> [Goal]: Report how many lines contain the word "pixel", with no other text.

Saved data entries
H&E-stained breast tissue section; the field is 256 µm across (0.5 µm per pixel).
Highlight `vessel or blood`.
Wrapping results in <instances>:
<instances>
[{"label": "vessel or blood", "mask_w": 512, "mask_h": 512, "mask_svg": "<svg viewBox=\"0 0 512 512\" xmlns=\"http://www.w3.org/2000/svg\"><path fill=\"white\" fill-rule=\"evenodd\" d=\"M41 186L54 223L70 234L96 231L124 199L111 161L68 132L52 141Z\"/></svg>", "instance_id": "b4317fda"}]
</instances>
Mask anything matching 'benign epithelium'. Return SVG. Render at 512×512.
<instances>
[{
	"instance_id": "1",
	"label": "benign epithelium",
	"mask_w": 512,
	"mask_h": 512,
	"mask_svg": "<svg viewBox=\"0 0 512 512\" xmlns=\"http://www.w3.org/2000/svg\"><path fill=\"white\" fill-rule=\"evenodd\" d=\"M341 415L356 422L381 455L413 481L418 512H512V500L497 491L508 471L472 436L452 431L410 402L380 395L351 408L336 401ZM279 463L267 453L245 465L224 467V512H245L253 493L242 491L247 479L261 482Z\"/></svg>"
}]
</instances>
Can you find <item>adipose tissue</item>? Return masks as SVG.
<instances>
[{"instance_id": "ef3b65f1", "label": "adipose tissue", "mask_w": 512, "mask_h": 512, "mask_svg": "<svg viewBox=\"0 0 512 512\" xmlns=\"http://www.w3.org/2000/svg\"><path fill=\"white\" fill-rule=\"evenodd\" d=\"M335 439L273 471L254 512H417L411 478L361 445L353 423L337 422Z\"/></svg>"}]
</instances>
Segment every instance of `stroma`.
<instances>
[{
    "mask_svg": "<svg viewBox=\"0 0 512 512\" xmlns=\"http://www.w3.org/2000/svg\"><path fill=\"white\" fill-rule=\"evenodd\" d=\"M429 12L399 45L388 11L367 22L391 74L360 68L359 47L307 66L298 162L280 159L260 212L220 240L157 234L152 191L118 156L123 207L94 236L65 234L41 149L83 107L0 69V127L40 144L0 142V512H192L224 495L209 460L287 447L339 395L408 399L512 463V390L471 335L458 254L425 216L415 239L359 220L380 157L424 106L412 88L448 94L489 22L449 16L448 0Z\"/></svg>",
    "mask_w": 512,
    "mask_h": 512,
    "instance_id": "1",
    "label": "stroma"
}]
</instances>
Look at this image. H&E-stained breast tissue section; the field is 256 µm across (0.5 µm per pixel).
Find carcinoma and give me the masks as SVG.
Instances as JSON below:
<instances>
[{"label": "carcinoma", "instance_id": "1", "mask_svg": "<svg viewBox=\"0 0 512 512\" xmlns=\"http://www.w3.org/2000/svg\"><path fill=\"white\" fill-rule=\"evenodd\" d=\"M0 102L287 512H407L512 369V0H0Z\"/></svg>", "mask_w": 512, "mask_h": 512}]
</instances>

> [Response for this exercise]: 2